_Requirement_.
Please print every line from the one containing "purple can [450,546,494,635]" through the last line of the records below, exactly as written and nothing more.
[[ Records open ]]
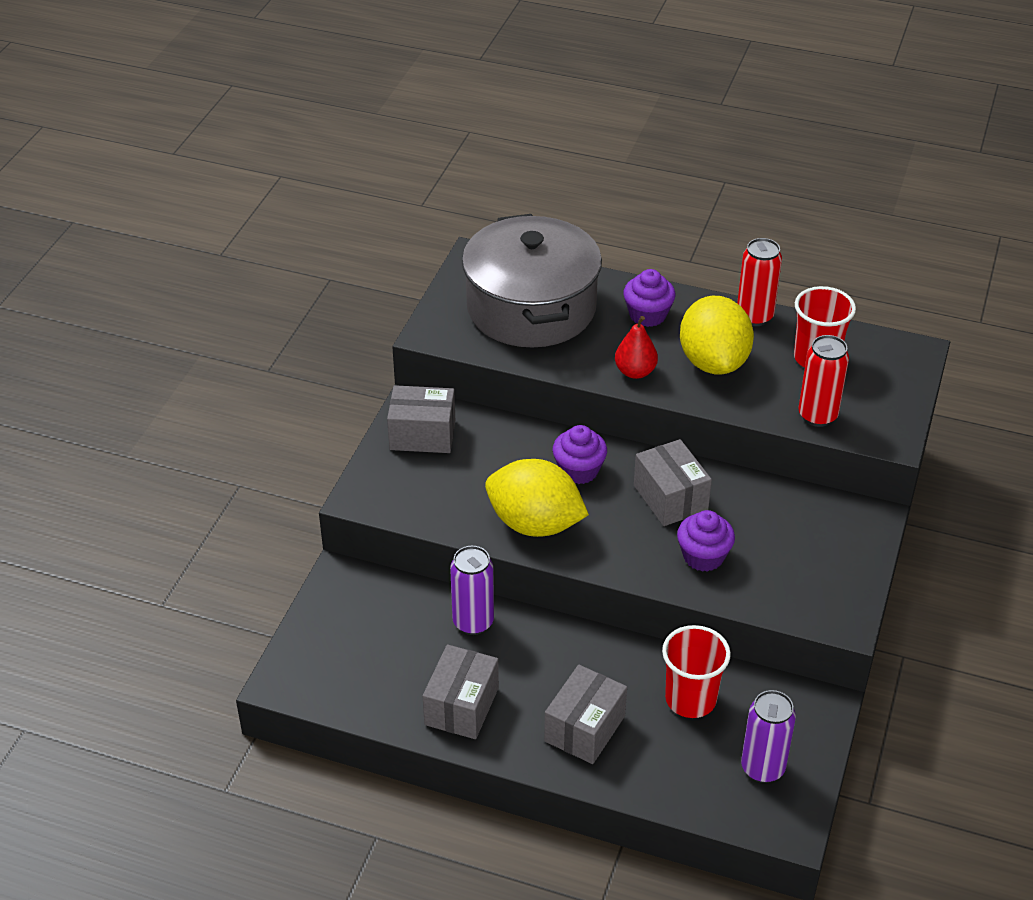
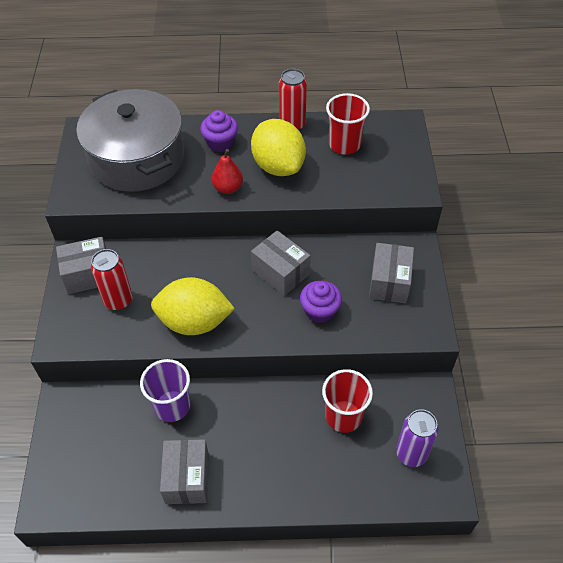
camera: 20 degrees left, 10 degrees up
purple can [450,546,494,635] -> purple cup [140,359,190,422]
grey box [544,665,627,764] -> grey box moved to [369,243,414,304]
purple cupcake [553,425,607,484] -> none
red can [799,335,849,427] -> red can moved to [91,249,133,311]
[[ Records closed ]]
_Result_.
purple can [450,546,494,635] -> purple cup [140,359,190,422]
grey box [544,665,627,764] -> grey box moved to [369,243,414,304]
purple cupcake [553,425,607,484] -> none
red can [799,335,849,427] -> red can moved to [91,249,133,311]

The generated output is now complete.